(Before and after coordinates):
* * *
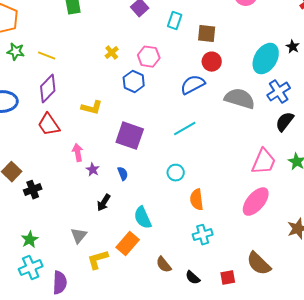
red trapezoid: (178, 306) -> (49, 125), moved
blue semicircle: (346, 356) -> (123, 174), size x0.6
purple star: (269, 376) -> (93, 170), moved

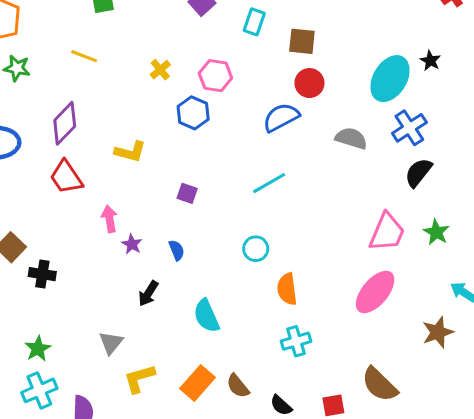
yellow line: (47, 56) -> (84, 56), moved
gray semicircle: (240, 99) -> (351, 138), size x0.7
purple square: (130, 136) -> (187, 193), size x0.5
black cross: (33, 190) -> (42, 274), turned 30
orange rectangle: (128, 244) -> (198, 383), moved

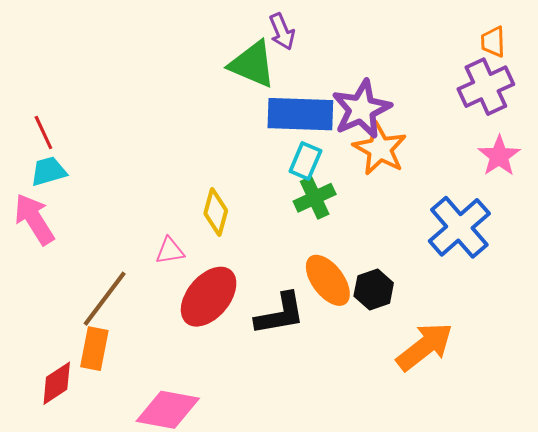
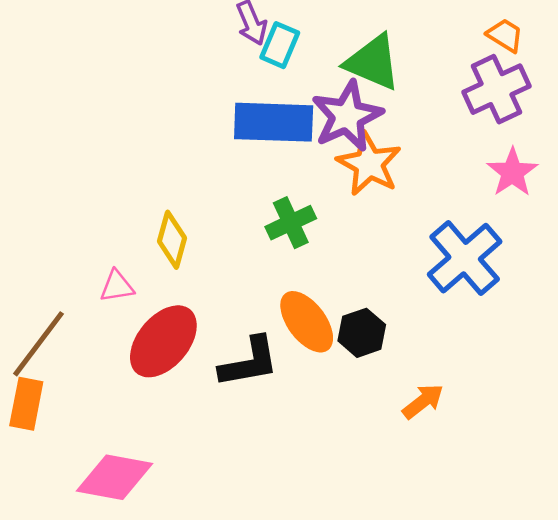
orange trapezoid: (493, 42) -> (505, 35), turned 124
green triangle: (252, 64) -> (373, 62), moved
cyan rectangle: (305, 161) -> (280, 45), moved
orange arrow: (425, 347) -> (423, 401), size x0.6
* * *
(Work request):
Repeat every line of the data exactly, but do not include pictures.

(Exercise response):
red trapezoid: (178, 306) -> (49, 125), moved
blue semicircle: (346, 356) -> (123, 174), size x0.6
purple star: (269, 376) -> (93, 170), moved

yellow line: (47, 56) -> (84, 56), moved
gray semicircle: (240, 99) -> (351, 138), size x0.7
purple square: (130, 136) -> (187, 193), size x0.5
black cross: (33, 190) -> (42, 274), turned 30
orange rectangle: (128, 244) -> (198, 383), moved

orange trapezoid: (493, 42) -> (505, 35), turned 124
green triangle: (252, 64) -> (373, 62), moved
cyan rectangle: (305, 161) -> (280, 45), moved
orange arrow: (425, 347) -> (423, 401), size x0.6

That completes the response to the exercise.